Aim of the task —
Copy out each entry precisely; no image belongs in the result.

Before-and-after coordinate records:
● ● ● ● ● ● ●

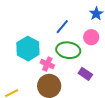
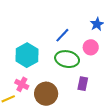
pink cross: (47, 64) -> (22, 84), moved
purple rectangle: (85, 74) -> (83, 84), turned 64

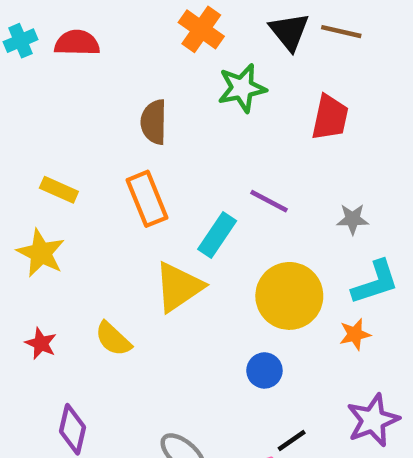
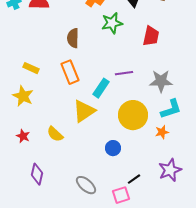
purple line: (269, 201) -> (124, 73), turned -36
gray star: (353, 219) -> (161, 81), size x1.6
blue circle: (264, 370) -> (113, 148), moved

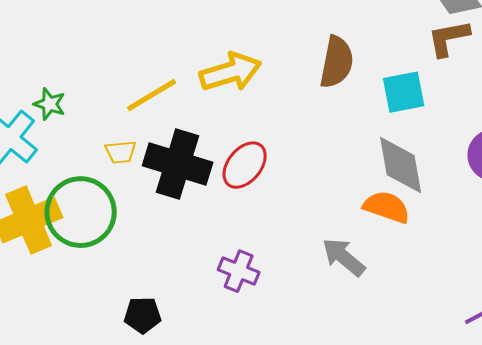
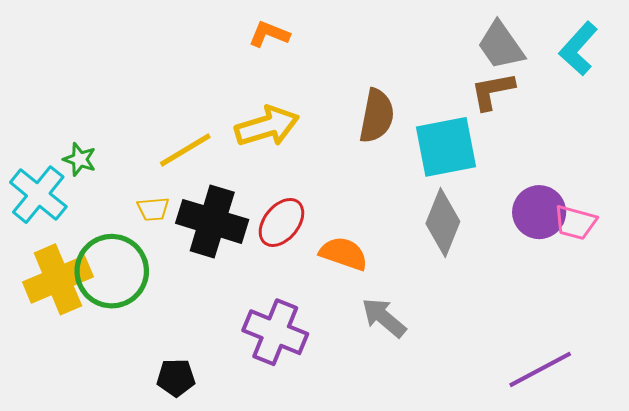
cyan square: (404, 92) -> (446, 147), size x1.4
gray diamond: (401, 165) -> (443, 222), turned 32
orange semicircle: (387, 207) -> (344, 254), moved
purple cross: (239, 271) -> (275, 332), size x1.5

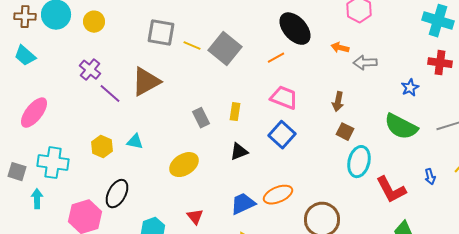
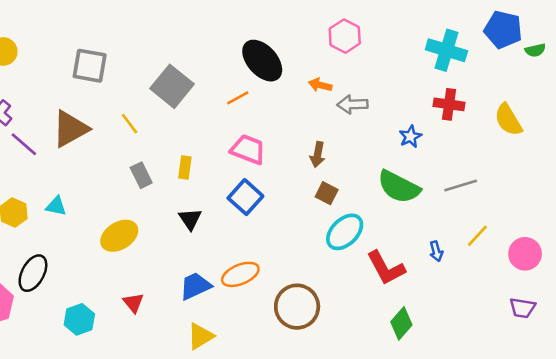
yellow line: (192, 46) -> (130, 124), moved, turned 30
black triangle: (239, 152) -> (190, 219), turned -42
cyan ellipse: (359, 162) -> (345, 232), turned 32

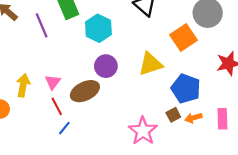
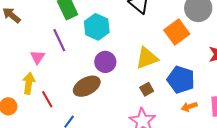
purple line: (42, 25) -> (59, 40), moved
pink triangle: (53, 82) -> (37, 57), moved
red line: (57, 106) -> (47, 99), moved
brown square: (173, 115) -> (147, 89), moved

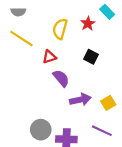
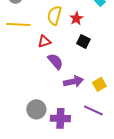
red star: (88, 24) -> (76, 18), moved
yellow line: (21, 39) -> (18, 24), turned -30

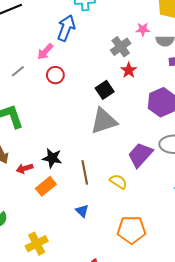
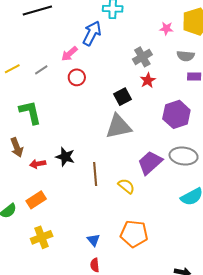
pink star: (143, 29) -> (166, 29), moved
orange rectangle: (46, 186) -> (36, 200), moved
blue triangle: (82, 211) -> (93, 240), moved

● ● ● ● ● ● ●

Task result —
pink cross: (47, 64) -> (22, 84), moved
purple rectangle: (85, 74) -> (83, 84), turned 64

purple line: (269, 201) -> (124, 73), turned -36
gray star: (353, 219) -> (161, 81), size x1.6
blue circle: (264, 370) -> (113, 148), moved

cyan square: (404, 92) -> (446, 147), size x1.4
gray diamond: (401, 165) -> (443, 222), turned 32
orange semicircle: (387, 207) -> (344, 254), moved
purple cross: (239, 271) -> (275, 332), size x1.5

yellow line: (192, 46) -> (130, 124), moved, turned 30
black triangle: (239, 152) -> (190, 219), turned -42
cyan ellipse: (359, 162) -> (345, 232), turned 32

purple line: (42, 25) -> (59, 40), moved
pink triangle: (53, 82) -> (37, 57), moved
red line: (57, 106) -> (47, 99), moved
brown square: (173, 115) -> (147, 89), moved

red star: (88, 24) -> (76, 18), moved
yellow line: (21, 39) -> (18, 24), turned -30

pink star: (143, 29) -> (166, 29), moved
orange rectangle: (46, 186) -> (36, 200), moved
blue triangle: (82, 211) -> (93, 240), moved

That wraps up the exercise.